- Task directions
Could you reproduce every entry as it stands, leaving the pictures behind?

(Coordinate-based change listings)

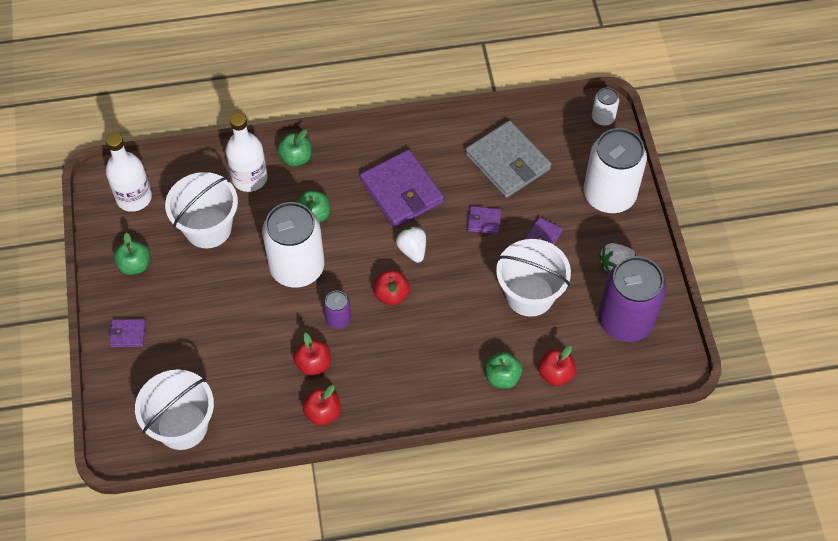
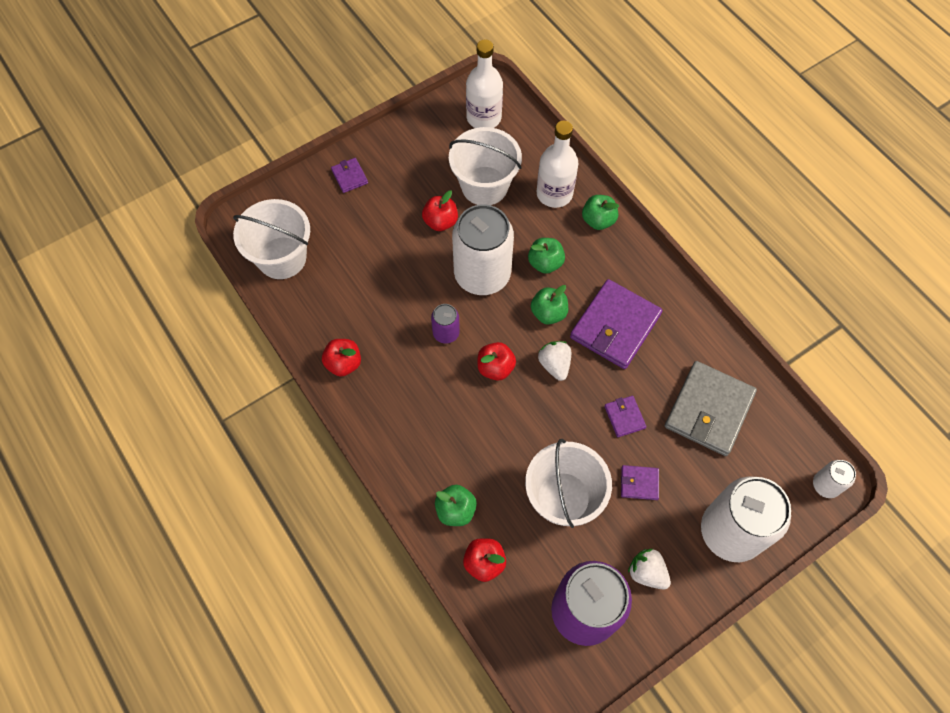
camera: 65 degrees right, 5 degrees up
green apple [114,233,150,275] -> green apple moved to [531,285,568,325]
red apple [293,333,331,376] -> red apple moved to [422,190,458,231]
white strawberry [396,227,426,263] -> white strawberry turned 60 degrees counterclockwise [538,341,571,381]

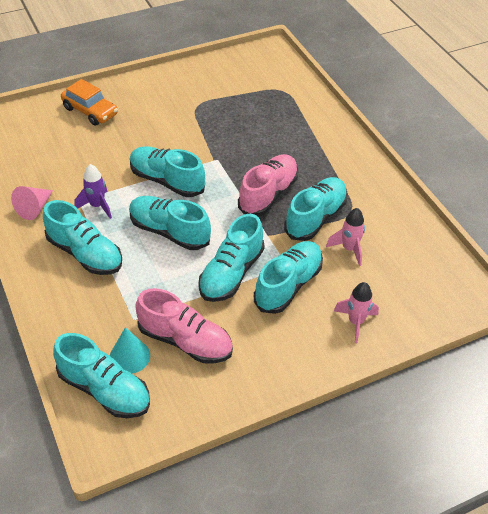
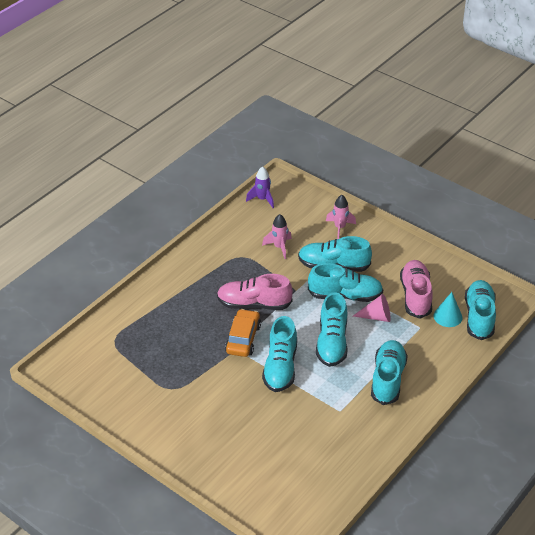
camera: 115 degrees left, 5 degrees down
pink cone [11,186,53,220] -> pink cone moved to [353,294,391,322]
orange car [61,79,118,126] -> orange car moved to [225,309,261,357]
purple rocket [75,164,112,219] -> purple rocket moved to [246,166,274,208]
turquoise shoe [284,177,348,241] -> none

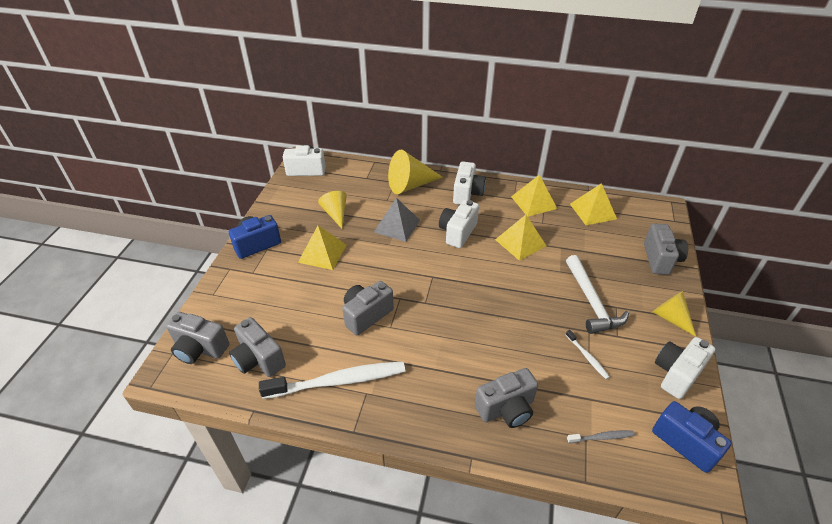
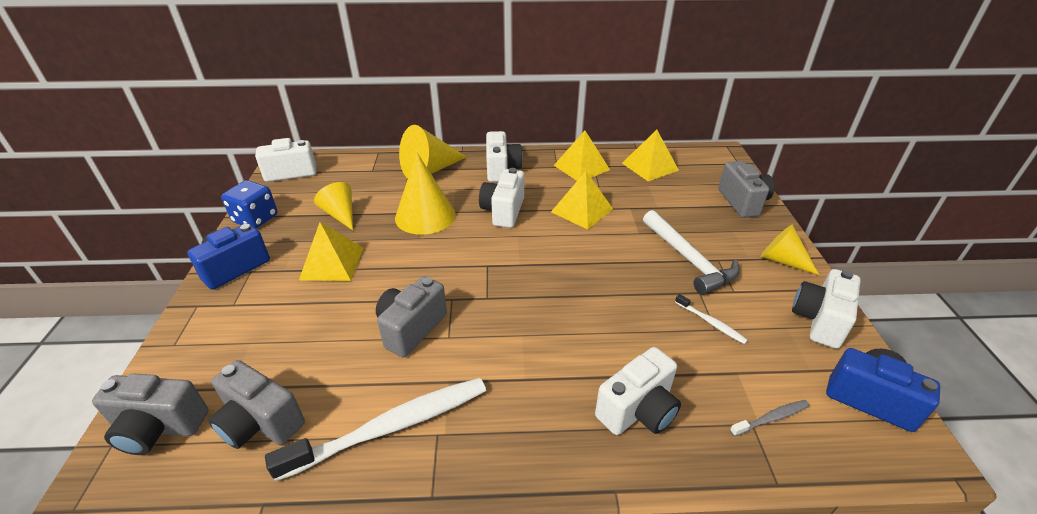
camera: 15 degrees left, 5 degrees down
grey pyramid [374,198,420,242] -> yellow cone [395,152,456,235]
grey camera [475,368,538,428] -> white camera [595,347,681,435]
none -> blue dice [221,180,278,229]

- Answer below
camera: 65 degrees right, 5 degrees up
green apple [114,233,150,275] -> green apple moved to [531,285,568,325]
red apple [293,333,331,376] -> red apple moved to [422,190,458,231]
white strawberry [396,227,426,263] -> white strawberry turned 60 degrees counterclockwise [538,341,571,381]

camera: 115 degrees left, 5 degrees down
pink cone [11,186,53,220] -> pink cone moved to [353,294,391,322]
orange car [61,79,118,126] -> orange car moved to [225,309,261,357]
purple rocket [75,164,112,219] -> purple rocket moved to [246,166,274,208]
turquoise shoe [284,177,348,241] -> none

camera: 15 degrees left, 5 degrees down
grey pyramid [374,198,420,242] -> yellow cone [395,152,456,235]
grey camera [475,368,538,428] -> white camera [595,347,681,435]
none -> blue dice [221,180,278,229]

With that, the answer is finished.